___ Material for this task

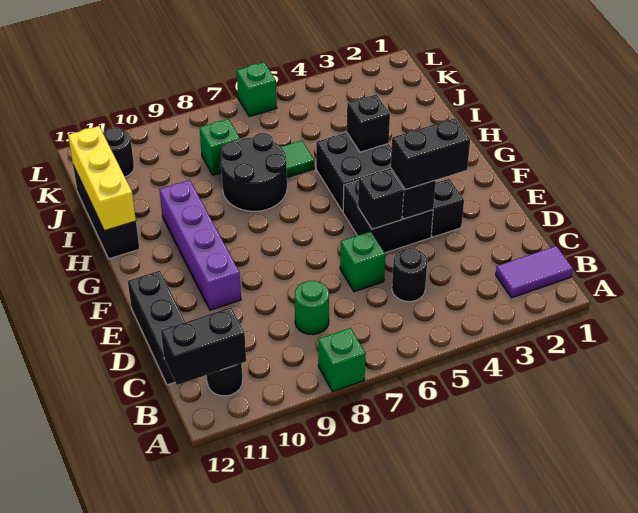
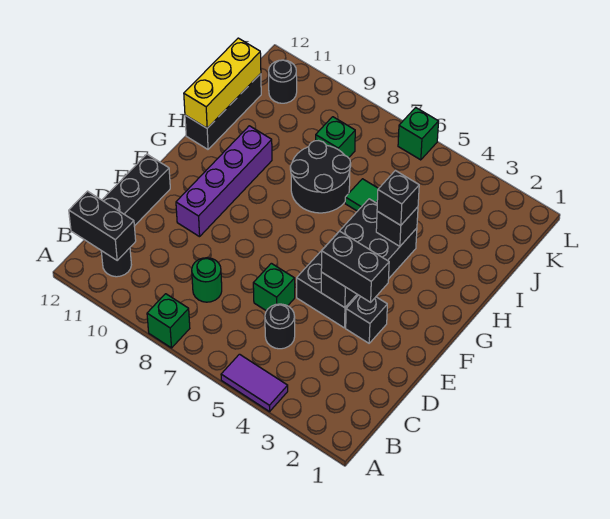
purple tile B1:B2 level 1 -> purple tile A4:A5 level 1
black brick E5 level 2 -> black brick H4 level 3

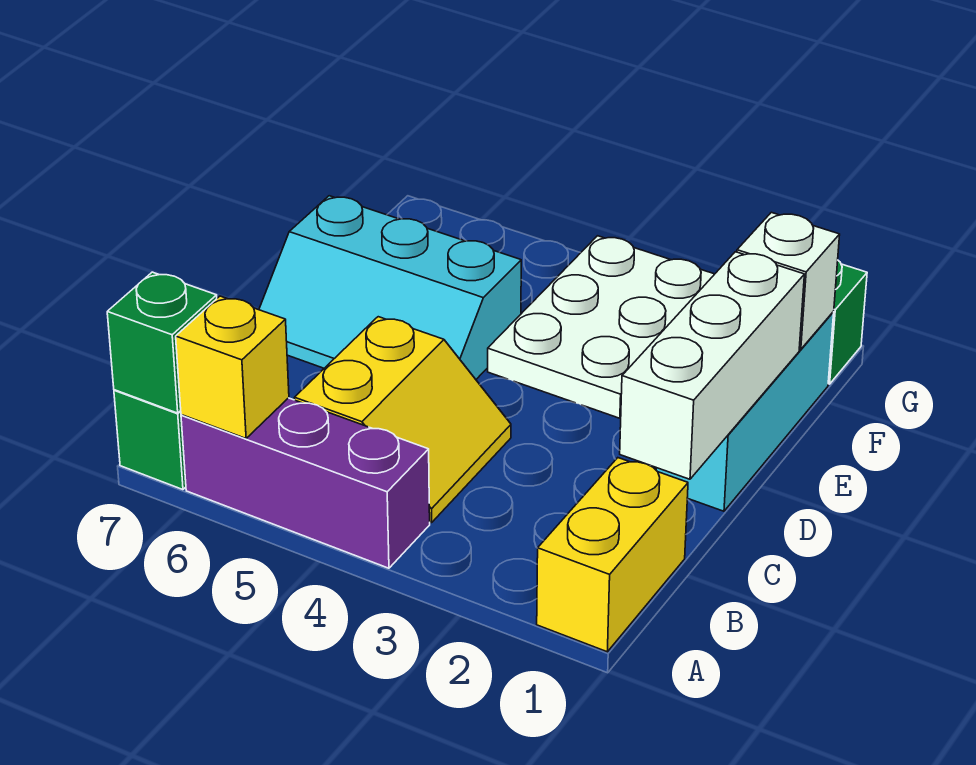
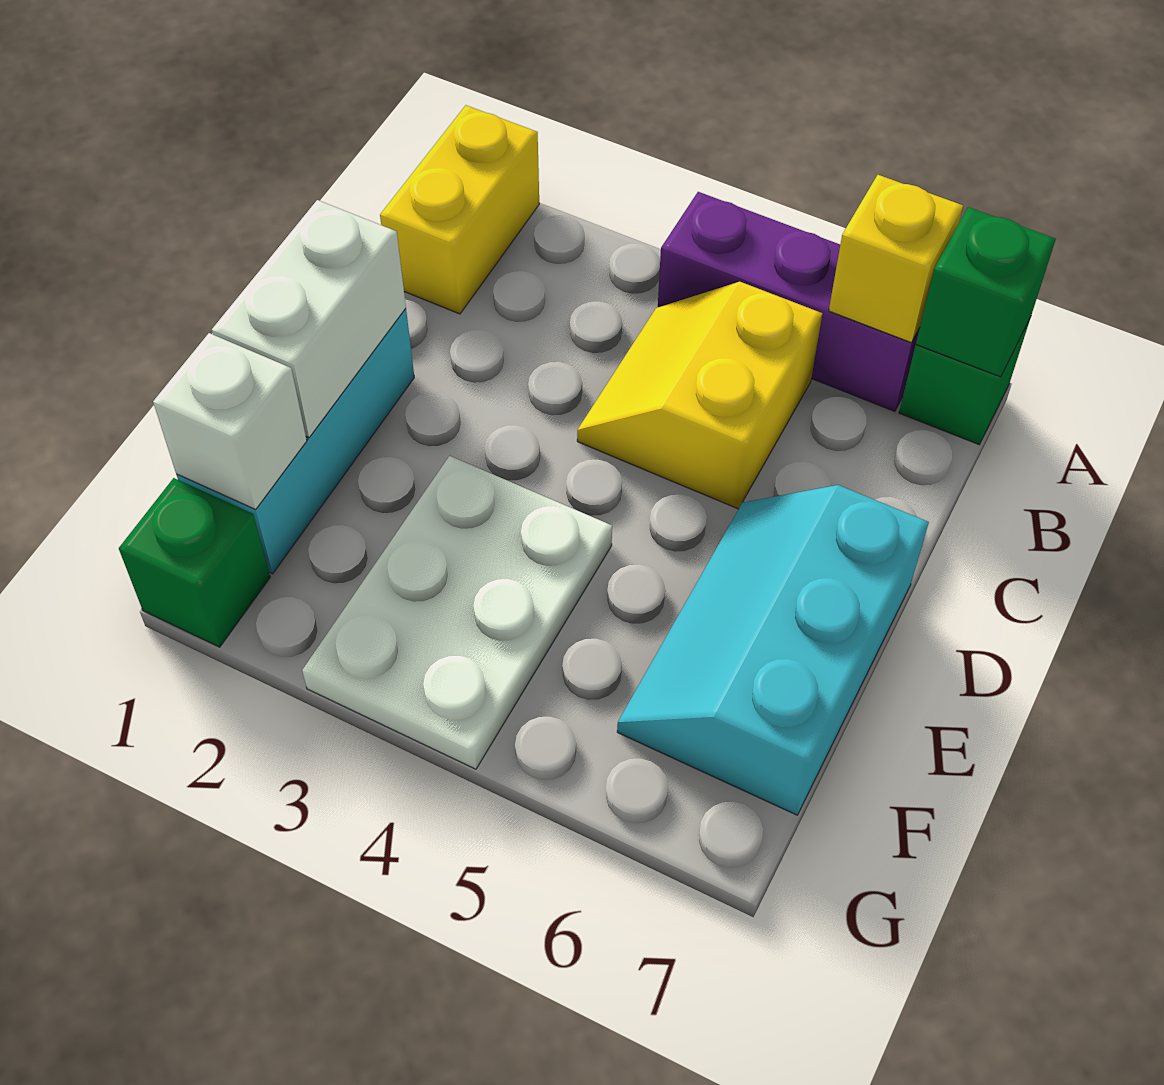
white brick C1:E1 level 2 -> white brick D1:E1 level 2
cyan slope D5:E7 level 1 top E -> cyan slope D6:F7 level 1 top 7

______
___ Material for this task

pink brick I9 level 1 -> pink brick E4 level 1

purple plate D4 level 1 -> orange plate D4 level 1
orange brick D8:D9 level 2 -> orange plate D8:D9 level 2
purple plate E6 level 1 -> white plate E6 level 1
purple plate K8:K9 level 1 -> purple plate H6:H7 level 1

______
___ Material for this task

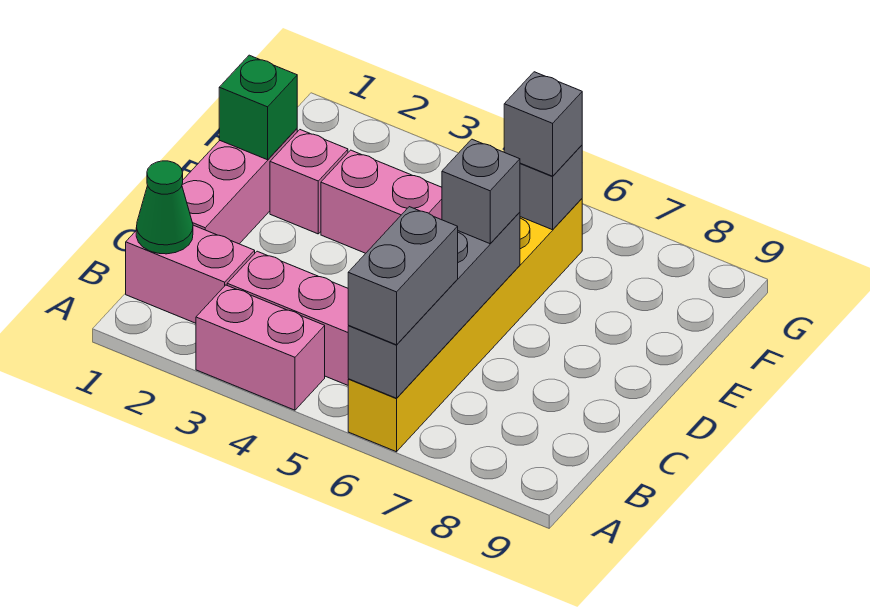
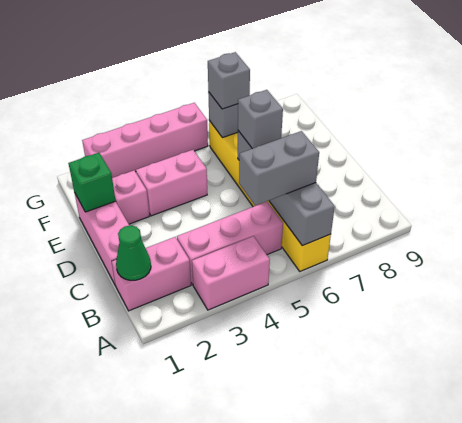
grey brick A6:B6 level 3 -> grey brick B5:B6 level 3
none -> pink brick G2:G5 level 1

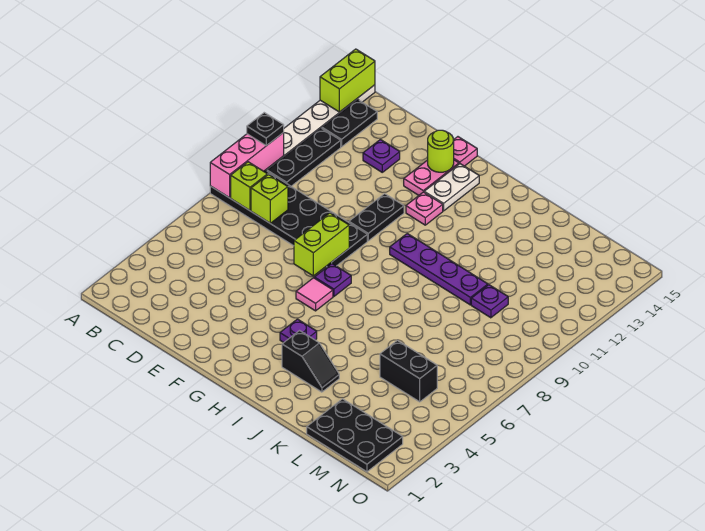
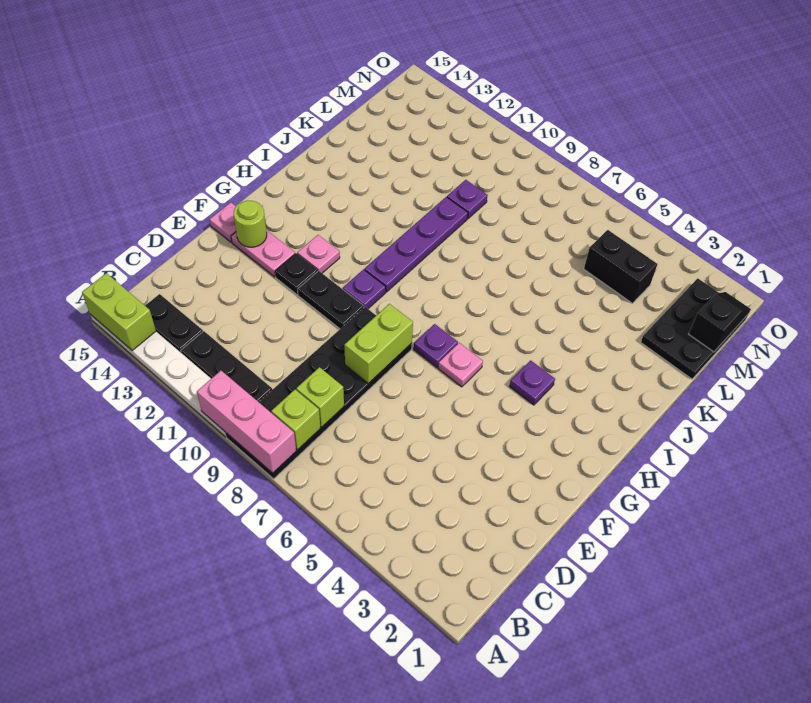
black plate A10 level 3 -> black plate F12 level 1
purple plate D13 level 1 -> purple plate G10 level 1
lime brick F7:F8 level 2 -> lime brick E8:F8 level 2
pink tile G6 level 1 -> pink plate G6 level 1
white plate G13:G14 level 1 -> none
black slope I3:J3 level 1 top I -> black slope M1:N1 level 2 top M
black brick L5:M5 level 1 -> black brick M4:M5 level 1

______

▶ _Exercise requirements_: The lines to copy exactly start with the line above that has "purple tile B1:B2" and go on through the line that has "cyan slope D5:E7"; please include both, add nothing else, and omit the pictures.

▶ _Task answer_:
purple tile B1:B2 level 1 -> purple tile A4:A5 level 1
black brick E5 level 2 -> black brick H4 level 3

white brick C1:E1 level 2 -> white brick D1:E1 level 2
cyan slope D5:E7 level 1 top E -> cyan slope D6:F7 level 1 top 7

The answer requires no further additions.